SHORT TASK: Show every line in the lines below that contains the word "fabric", copying each one in full. Case counts.

GIVEN DATA:

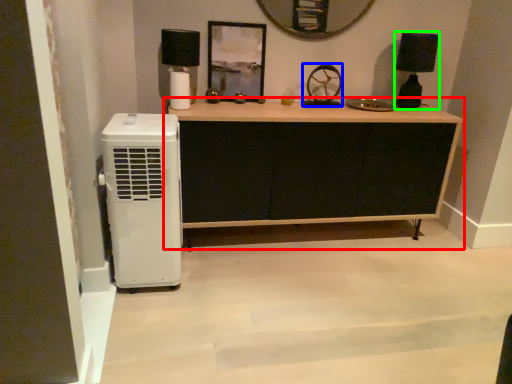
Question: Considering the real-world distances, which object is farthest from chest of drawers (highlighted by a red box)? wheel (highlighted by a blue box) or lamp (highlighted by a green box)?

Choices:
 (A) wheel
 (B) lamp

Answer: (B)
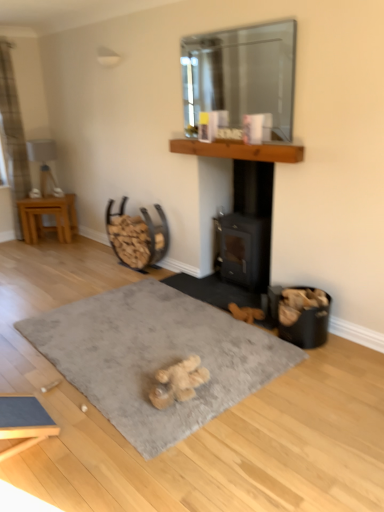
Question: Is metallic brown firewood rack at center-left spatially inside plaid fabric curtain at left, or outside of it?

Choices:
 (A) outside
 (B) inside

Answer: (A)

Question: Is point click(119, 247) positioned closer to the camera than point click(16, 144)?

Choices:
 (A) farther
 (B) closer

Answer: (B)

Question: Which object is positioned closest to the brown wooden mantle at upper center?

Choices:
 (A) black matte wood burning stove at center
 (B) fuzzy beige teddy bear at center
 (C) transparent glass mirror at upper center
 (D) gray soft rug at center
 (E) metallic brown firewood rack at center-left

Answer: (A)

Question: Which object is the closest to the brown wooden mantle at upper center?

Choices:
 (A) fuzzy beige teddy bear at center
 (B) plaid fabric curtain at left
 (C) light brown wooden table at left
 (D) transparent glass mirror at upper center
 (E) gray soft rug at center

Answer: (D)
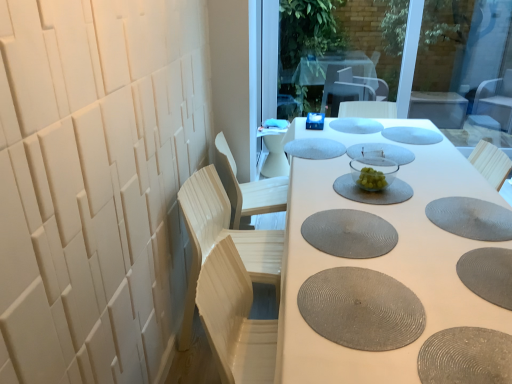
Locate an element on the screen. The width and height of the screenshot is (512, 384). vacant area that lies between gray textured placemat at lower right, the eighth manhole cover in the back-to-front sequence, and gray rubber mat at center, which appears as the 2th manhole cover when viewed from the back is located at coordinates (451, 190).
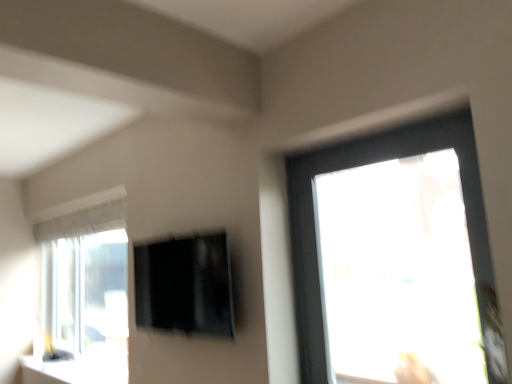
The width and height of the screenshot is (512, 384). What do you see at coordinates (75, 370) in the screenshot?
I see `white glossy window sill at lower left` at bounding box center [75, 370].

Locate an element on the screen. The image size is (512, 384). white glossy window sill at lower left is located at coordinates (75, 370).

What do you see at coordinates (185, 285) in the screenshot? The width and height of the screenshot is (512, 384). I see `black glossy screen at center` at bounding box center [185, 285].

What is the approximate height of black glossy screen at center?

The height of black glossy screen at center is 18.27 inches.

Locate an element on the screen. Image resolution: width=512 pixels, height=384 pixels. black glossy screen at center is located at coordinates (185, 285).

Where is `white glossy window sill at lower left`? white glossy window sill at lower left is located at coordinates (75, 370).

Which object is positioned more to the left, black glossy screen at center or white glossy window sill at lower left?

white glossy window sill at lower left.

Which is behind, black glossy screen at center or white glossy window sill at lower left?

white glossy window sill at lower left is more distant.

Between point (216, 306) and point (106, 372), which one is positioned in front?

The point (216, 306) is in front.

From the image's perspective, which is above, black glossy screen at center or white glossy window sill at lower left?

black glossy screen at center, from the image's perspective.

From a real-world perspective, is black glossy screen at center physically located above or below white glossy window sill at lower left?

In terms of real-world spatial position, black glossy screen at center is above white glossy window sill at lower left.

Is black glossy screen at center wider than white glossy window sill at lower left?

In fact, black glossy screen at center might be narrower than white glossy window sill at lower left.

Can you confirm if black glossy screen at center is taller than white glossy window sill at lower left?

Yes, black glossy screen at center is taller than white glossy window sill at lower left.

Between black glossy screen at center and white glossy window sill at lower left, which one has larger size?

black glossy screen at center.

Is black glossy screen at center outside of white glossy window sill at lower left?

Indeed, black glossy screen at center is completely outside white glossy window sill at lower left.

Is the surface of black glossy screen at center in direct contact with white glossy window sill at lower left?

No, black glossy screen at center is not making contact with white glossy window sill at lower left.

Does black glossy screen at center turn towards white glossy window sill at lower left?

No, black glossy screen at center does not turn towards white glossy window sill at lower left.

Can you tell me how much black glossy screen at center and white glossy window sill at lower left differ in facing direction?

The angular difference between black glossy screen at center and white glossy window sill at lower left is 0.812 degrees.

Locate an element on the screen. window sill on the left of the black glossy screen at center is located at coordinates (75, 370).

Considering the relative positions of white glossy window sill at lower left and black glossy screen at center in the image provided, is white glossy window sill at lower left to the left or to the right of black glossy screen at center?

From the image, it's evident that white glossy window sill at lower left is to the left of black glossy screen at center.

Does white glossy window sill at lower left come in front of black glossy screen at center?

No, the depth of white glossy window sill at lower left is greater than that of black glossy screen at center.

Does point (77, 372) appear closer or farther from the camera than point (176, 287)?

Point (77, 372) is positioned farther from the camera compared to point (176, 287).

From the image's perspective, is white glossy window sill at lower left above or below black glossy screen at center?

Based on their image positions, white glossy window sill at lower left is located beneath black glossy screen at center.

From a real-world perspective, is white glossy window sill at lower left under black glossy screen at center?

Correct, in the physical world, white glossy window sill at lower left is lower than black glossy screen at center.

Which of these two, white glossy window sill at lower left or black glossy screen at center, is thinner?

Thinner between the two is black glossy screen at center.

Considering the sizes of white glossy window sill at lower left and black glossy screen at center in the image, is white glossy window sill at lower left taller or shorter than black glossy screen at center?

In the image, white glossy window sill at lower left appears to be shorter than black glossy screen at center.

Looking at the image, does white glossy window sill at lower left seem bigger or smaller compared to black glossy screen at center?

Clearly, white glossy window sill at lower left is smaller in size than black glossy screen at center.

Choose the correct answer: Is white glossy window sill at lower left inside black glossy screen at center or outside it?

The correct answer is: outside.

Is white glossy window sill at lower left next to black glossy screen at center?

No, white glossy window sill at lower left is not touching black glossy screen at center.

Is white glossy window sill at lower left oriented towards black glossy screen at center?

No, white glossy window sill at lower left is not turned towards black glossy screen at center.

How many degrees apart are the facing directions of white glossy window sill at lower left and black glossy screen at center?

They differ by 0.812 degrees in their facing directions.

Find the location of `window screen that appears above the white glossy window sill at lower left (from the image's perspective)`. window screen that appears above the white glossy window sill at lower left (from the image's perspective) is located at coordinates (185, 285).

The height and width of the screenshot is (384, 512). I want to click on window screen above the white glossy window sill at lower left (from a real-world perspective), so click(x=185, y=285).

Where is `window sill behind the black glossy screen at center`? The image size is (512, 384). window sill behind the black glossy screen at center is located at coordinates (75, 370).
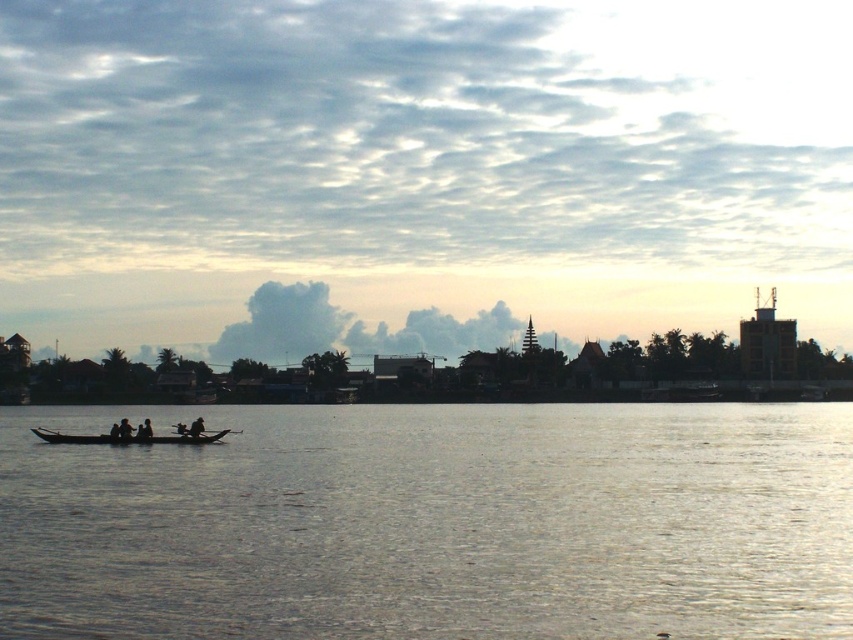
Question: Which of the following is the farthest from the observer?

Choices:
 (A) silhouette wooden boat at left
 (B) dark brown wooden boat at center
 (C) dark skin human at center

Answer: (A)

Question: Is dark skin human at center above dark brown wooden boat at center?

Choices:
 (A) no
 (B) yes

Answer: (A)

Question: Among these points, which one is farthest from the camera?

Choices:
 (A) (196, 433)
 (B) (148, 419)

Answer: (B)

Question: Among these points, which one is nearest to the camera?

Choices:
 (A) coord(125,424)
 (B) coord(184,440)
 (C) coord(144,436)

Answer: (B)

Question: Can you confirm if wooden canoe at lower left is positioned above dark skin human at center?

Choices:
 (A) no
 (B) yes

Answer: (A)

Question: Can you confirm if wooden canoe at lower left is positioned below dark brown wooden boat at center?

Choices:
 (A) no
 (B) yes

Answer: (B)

IN RESPONSE:
Question: Is metallic brown firewood rack at center-left spatially inside plaid fabric curtain at left, or outside of it?
 (B) plaid fabric curtain at left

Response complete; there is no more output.